● GIVEN ENTRIES
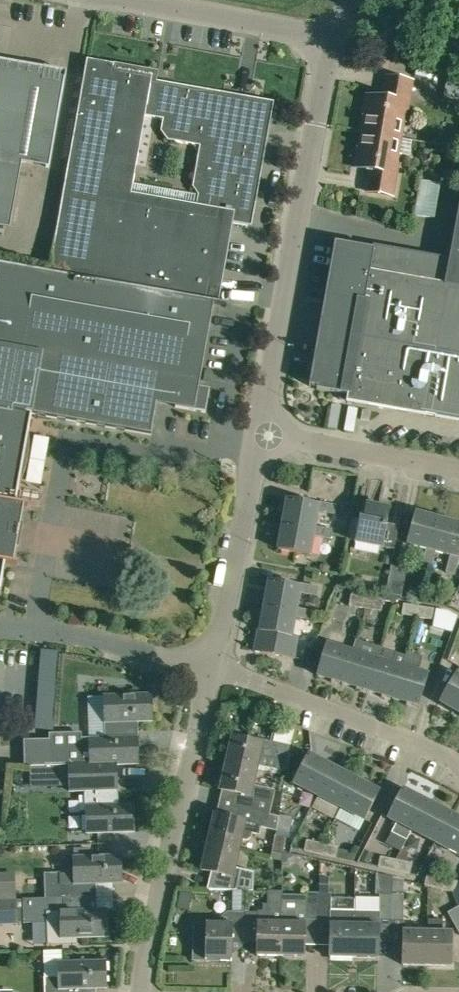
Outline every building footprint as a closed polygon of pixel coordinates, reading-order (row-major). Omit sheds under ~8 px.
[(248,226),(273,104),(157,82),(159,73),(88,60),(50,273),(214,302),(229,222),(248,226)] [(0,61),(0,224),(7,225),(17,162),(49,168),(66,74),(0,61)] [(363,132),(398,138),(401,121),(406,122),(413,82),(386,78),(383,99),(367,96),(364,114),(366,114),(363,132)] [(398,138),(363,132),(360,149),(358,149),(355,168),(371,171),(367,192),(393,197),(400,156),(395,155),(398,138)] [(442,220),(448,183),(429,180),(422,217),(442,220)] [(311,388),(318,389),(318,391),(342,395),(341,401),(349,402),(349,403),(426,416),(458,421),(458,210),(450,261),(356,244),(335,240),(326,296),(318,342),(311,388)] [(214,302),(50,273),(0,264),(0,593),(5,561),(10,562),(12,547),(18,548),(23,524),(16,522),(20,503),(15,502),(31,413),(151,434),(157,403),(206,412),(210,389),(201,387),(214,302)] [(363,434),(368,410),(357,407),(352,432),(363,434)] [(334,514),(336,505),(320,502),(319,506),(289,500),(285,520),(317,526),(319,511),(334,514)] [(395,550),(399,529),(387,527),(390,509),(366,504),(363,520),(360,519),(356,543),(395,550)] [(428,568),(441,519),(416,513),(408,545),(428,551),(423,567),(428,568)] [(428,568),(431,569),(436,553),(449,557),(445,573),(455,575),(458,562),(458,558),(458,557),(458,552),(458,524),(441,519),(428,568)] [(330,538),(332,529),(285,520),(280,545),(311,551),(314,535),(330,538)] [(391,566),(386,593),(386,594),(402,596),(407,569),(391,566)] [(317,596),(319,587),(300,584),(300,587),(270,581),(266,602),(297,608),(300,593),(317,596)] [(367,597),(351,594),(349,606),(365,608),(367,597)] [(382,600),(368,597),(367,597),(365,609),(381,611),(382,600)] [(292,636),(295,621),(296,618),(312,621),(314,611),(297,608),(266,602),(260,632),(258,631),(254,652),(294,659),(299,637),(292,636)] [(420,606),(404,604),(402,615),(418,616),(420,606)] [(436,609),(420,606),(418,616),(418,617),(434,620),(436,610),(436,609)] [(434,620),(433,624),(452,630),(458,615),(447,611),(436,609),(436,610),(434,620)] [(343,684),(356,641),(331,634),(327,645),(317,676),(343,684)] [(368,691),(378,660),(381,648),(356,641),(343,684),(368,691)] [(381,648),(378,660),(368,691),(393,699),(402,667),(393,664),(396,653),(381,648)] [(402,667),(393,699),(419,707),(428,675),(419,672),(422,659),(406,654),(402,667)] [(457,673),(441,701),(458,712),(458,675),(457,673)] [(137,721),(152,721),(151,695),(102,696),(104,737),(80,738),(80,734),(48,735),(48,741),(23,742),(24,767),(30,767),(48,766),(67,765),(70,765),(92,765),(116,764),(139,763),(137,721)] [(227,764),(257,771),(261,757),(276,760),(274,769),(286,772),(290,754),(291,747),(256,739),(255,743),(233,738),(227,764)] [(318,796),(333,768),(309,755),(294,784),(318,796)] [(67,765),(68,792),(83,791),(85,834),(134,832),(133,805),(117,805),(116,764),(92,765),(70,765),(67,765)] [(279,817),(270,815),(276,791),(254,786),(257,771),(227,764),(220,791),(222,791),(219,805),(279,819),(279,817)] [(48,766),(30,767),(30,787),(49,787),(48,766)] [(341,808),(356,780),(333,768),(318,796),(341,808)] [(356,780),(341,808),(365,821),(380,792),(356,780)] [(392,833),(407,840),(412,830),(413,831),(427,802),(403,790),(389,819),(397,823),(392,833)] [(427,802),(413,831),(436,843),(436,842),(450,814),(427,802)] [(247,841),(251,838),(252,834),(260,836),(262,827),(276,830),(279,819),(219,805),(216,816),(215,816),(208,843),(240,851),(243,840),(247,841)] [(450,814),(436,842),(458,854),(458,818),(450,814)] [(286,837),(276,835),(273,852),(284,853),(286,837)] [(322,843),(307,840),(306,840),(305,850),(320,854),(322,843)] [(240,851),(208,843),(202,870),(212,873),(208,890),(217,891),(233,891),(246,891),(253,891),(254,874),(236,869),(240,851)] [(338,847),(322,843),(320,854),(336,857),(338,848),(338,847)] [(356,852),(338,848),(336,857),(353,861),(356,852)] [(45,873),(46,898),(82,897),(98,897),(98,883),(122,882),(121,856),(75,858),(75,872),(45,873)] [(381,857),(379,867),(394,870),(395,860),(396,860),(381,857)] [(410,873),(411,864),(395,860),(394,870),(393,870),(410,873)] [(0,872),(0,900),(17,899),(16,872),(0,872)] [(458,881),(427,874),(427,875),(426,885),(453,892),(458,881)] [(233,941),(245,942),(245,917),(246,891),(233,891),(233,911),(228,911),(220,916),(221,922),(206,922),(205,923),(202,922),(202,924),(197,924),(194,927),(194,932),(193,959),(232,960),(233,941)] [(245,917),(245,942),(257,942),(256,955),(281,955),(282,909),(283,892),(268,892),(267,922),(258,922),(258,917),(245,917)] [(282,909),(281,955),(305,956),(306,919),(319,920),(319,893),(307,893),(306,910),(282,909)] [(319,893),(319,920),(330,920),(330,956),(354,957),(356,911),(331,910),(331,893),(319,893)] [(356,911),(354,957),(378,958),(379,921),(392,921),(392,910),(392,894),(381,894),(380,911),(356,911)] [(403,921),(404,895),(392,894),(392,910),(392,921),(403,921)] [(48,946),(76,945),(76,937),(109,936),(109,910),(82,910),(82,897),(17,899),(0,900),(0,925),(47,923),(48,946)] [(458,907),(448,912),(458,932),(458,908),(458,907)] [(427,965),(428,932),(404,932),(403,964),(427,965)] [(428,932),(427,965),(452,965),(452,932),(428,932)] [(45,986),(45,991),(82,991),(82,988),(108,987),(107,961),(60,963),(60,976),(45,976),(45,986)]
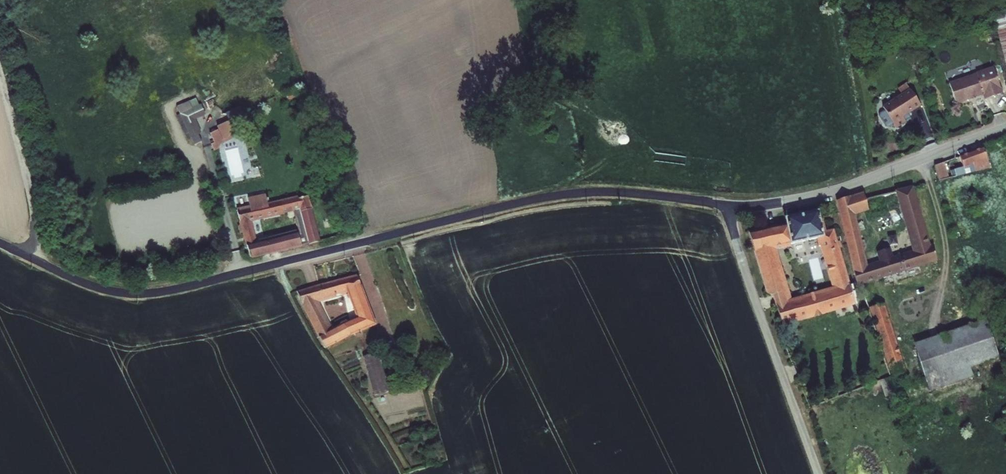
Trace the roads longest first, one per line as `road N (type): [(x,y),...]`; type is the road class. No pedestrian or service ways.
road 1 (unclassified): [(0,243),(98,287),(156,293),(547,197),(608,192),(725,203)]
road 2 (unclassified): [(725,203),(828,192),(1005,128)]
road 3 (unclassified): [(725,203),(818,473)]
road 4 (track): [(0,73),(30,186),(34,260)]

● INSTRUCTIONS FOR THE TASK
Lines in the listing above that contain the word "unclassified" must be copied; leave out the rest.

● ANSWER FOR THE TASK
road 1 (unclassified): [(0,243),(98,287),(156,293),(547,197),(608,192),(725,203)]
road 2 (unclassified): [(725,203),(828,192),(1005,128)]
road 3 (unclassified): [(725,203),(818,473)]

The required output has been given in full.